▶ _Exercise prompt_: Look below for the line with "<525,444> to <611,306>" and the line with "<247,333> to <508,687>". Copy exactly those two lines and every line between, but not the pictures.

<<<<

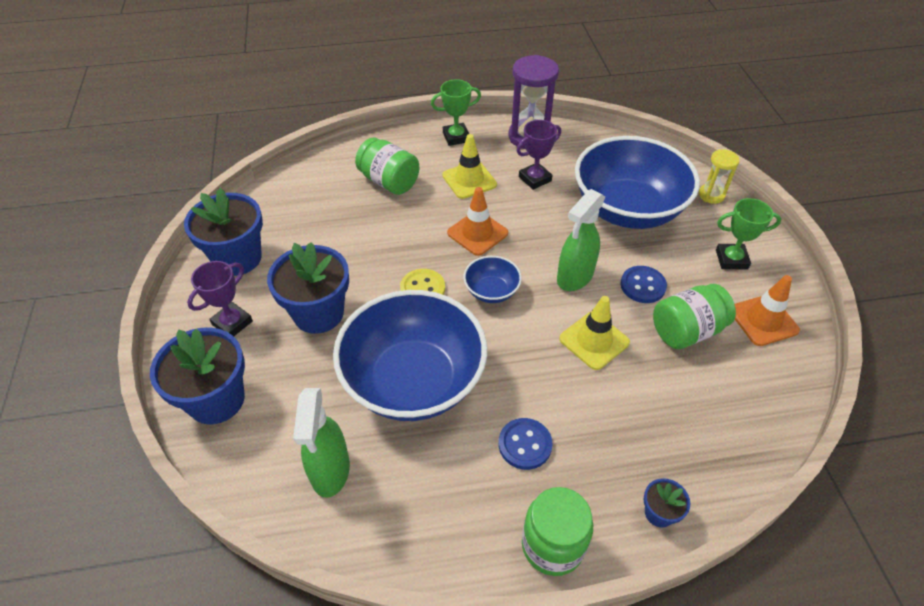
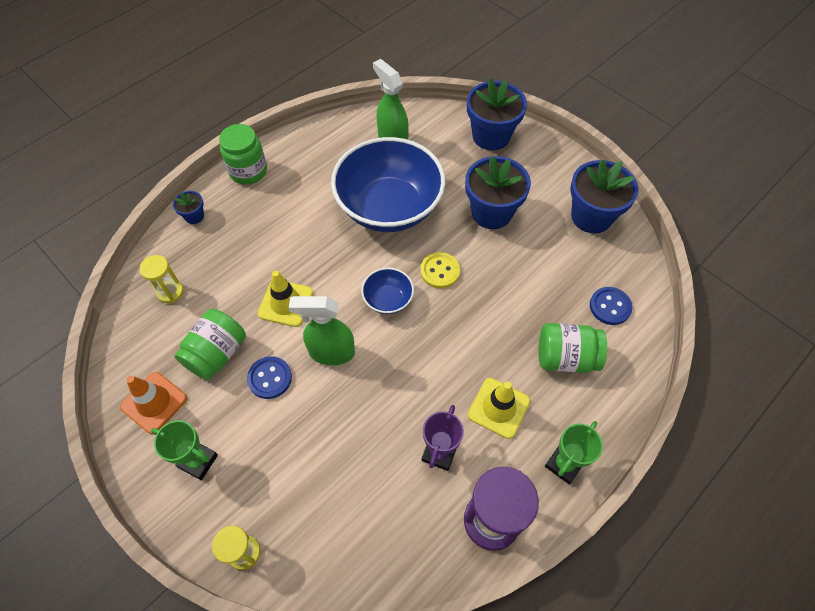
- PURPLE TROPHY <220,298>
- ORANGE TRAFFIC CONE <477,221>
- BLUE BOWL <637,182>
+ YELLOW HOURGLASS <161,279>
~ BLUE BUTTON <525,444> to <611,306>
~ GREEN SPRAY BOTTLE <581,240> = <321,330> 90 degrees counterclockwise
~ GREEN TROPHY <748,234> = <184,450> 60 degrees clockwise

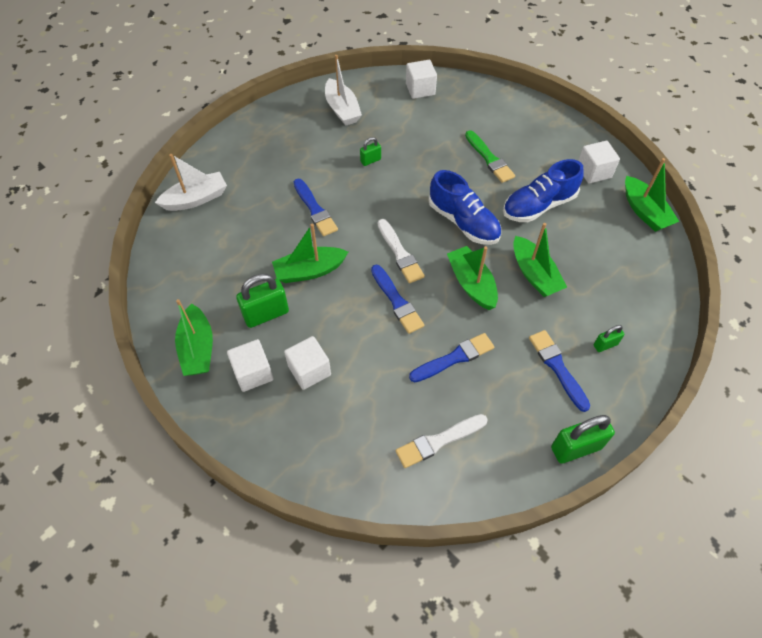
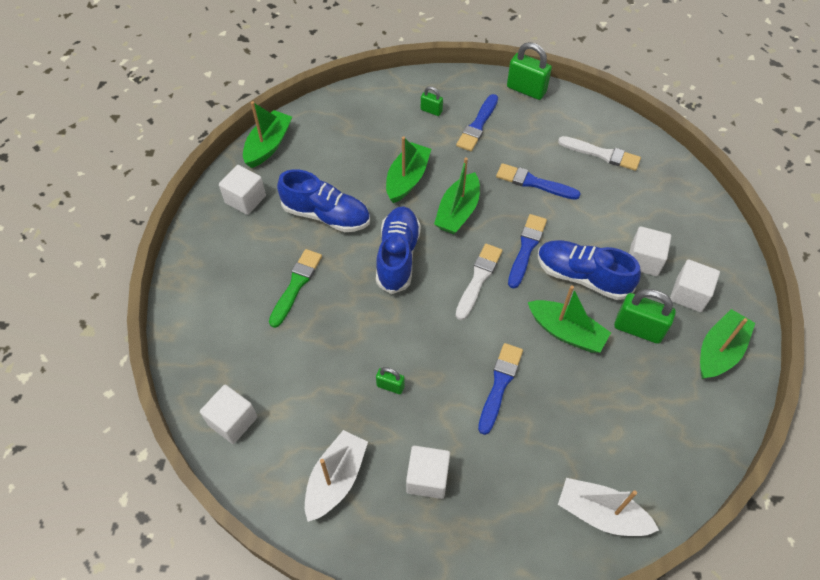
+ WHITE CUBE <428,472>
+ BLUE SHOE <589,270>

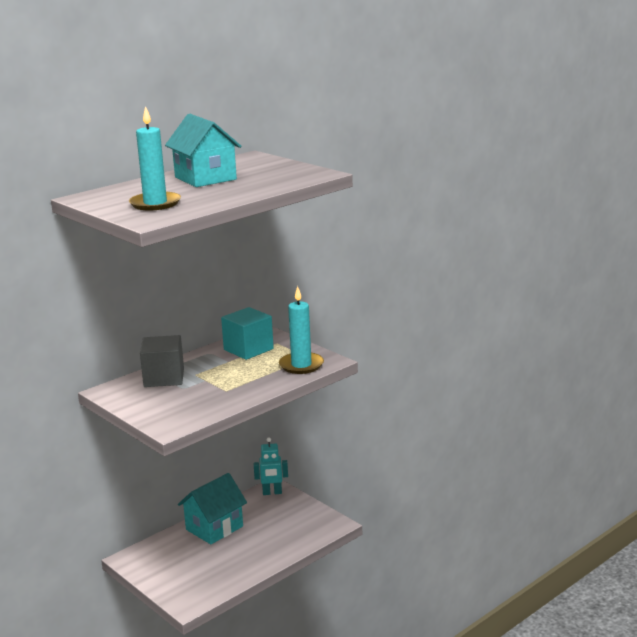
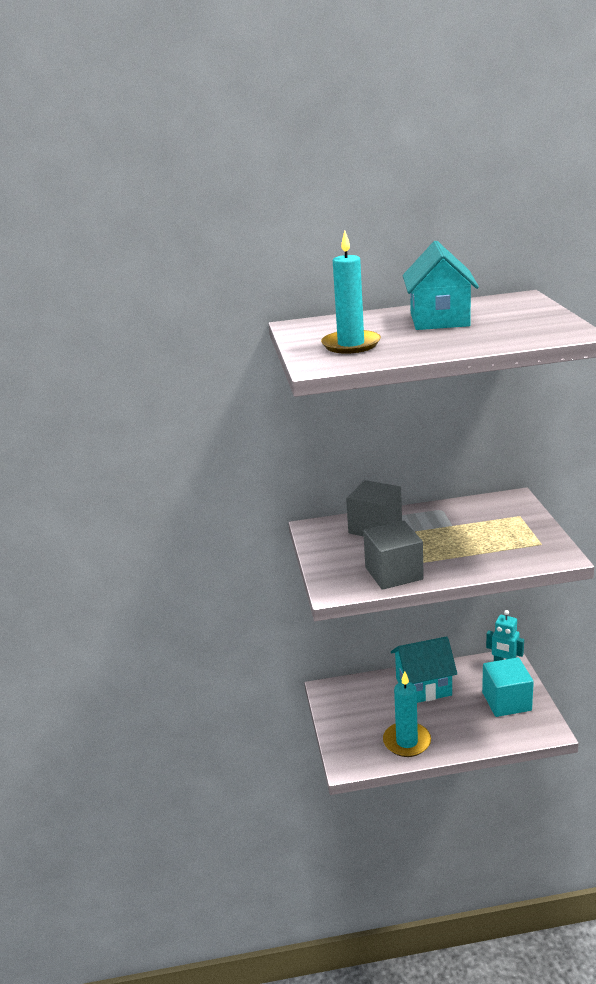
+ GREY CUBE <393,555>
~ TURQUOISE CUBE <247,333> to <508,687>
~ TURQUOISE CANDLE <301,330> to <407,714>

>>>>

▶ _Problem solution_:
~ BLUE BUTTON <525,444> to <611,306>
~ GREEN SPRAY BOTTLE <581,240> = <321,330> 90 degrees counterclockwise
~ GREEN TROPHY <748,234> = <184,450> 60 degrees clockwise

+ WHITE CUBE <428,472>
+ BLUE SHOE <589,270>

+ GREY CUBE <393,555>
~ TURQUOISE CUBE <247,333> to <508,687>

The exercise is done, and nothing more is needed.